(Data entries)

--*--

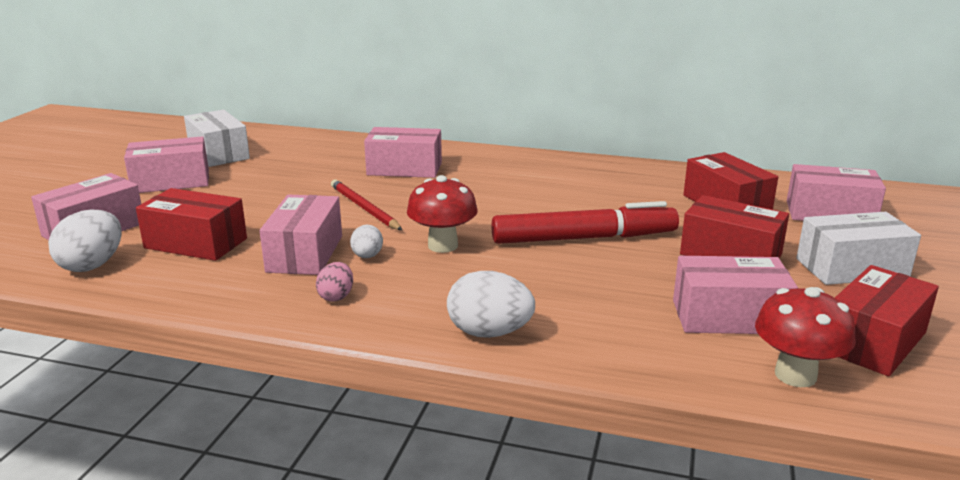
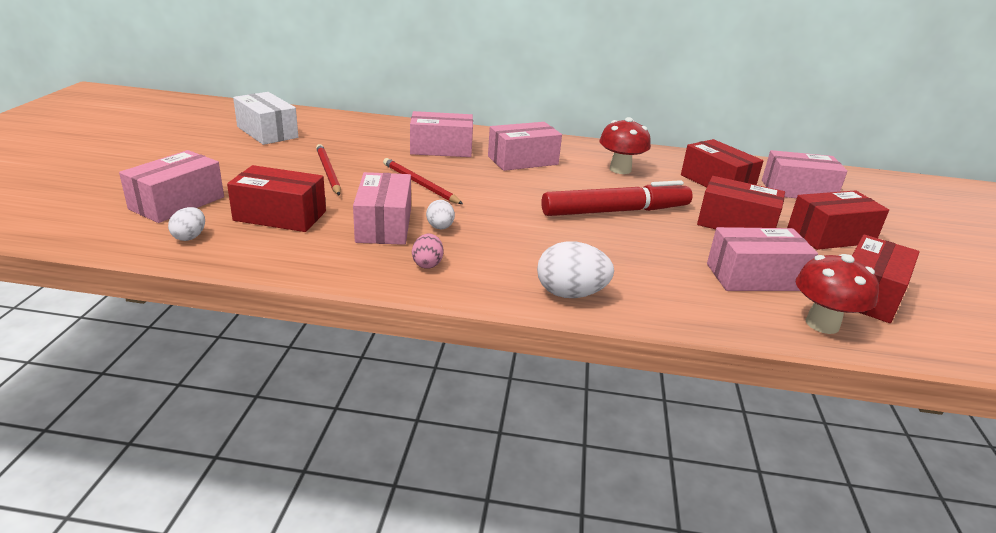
camera: 10 degrees left, 5 degrees up
white egg [48,210,122,272] -> white egg [168,207,205,241], size x0.58
pink box [124,136,209,193] -> pink box moved to [488,122,562,171]
red mushroom [407,175,478,253] -> red mushroom moved to [599,117,651,174]
white box [796,212,921,285] -> red box [787,190,889,250]
none -> red pencil [316,144,341,195]

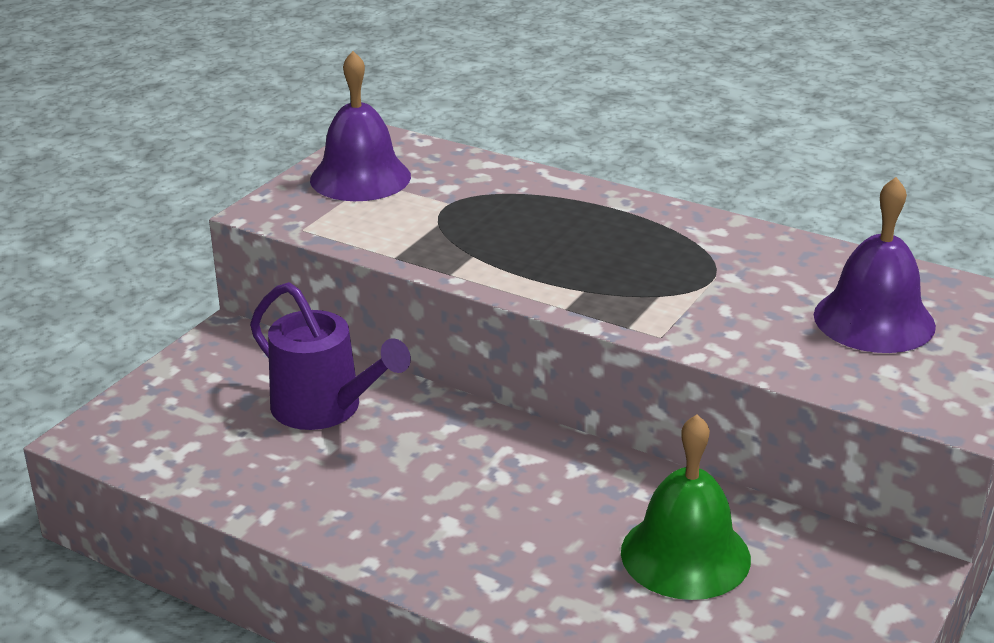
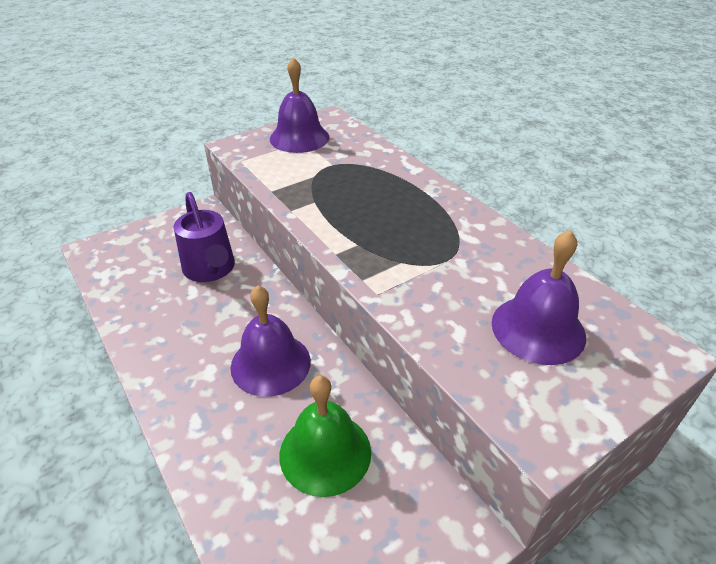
camera: 25 degrees right, 10 degrees up
none -> purple bell [230,286,311,397]

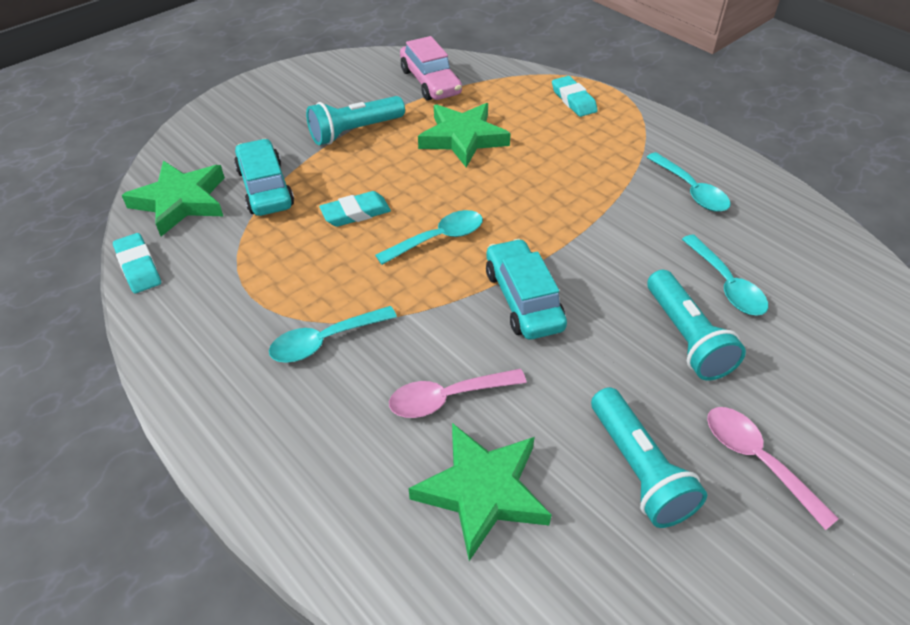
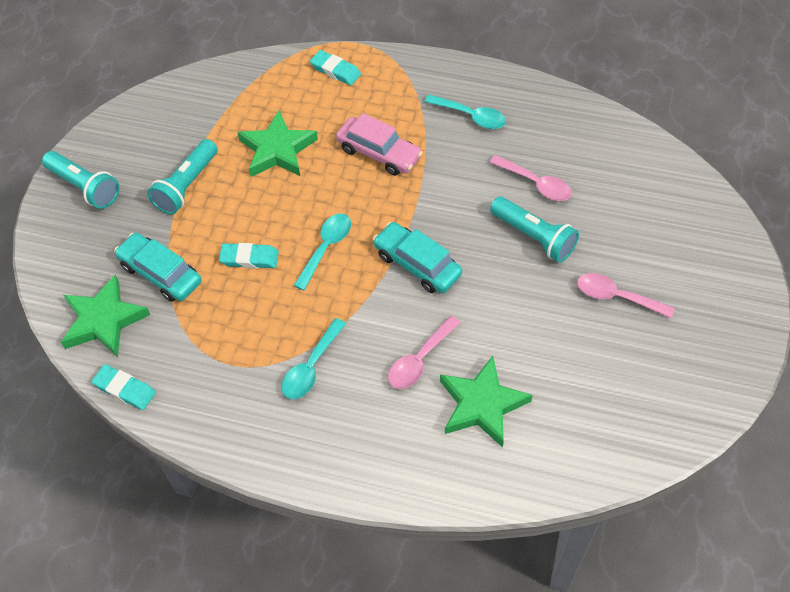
camera: 30 degrees left, 10 degrees up
turquoise eraser [319,191,391,227] -> turquoise eraser turned 60 degrees clockwise [219,243,279,269]
pink car [400,36,462,101] -> pink car moved to [336,113,423,176]
turquoise flashlight [591,387,707,528] -> turquoise flashlight moved to [42,151,119,209]
turquoise spoon [682,235,768,316] -> pink spoon [489,155,572,201]

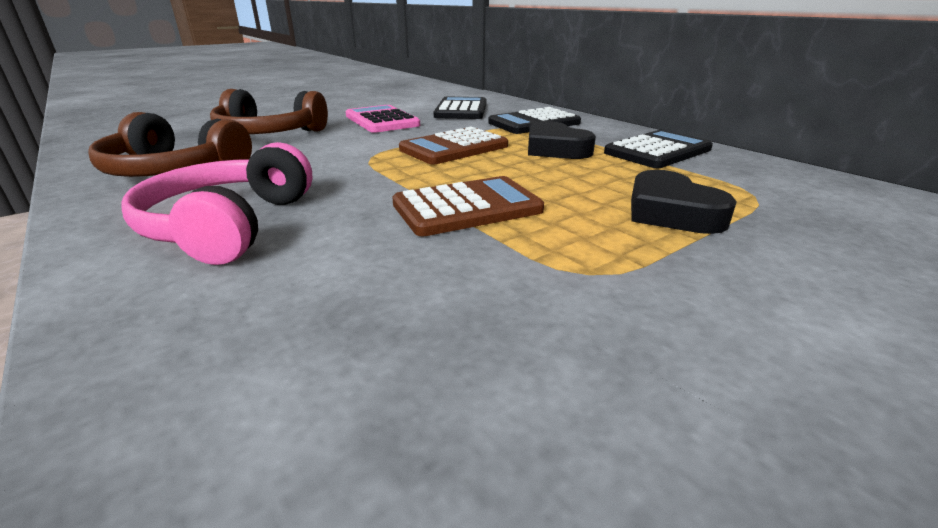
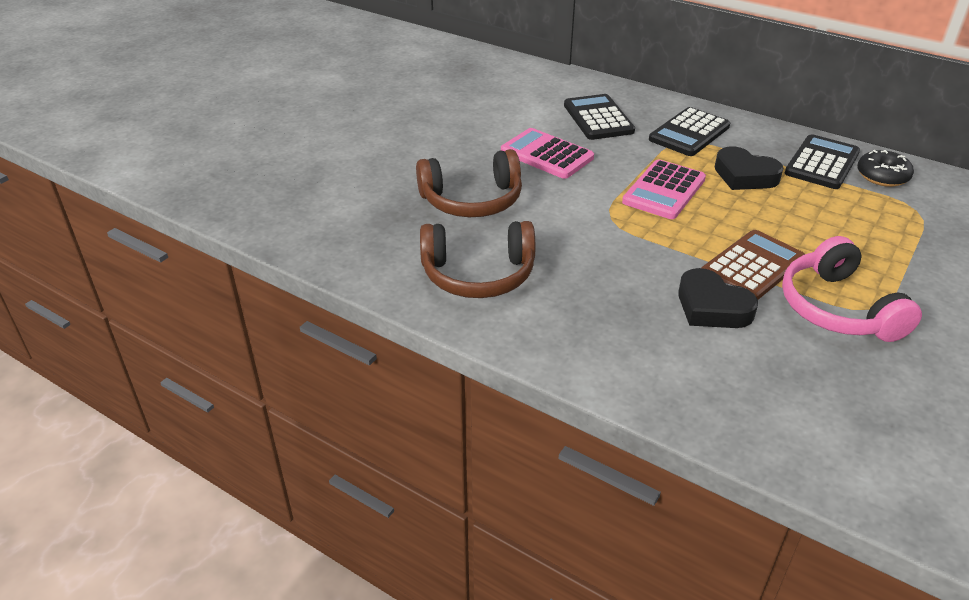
camera: 20 degrees left, 10 degrees up
pink headphones [121,142,313,265] -> pink headphones moved to [782,236,922,342]
brown calculator [399,127,508,165] -> pink calculator [622,159,706,219]
black heart [631,170,737,234] -> black heart moved to [678,268,758,328]
none -> black donut [857,150,914,187]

--*--

Your copy should hold exactly the lines from the one that contains "turquoise flashlight [591,387,707,528]" through the final line of the data, both ends included, and no pictures.

turquoise flashlight [591,387,707,528] -> turquoise flashlight moved to [42,151,119,209]
turquoise spoon [682,235,768,316] -> pink spoon [489,155,572,201]

camera: 20 degrees left, 10 degrees up
pink headphones [121,142,313,265] -> pink headphones moved to [782,236,922,342]
brown calculator [399,127,508,165] -> pink calculator [622,159,706,219]
black heart [631,170,737,234] -> black heart moved to [678,268,758,328]
none -> black donut [857,150,914,187]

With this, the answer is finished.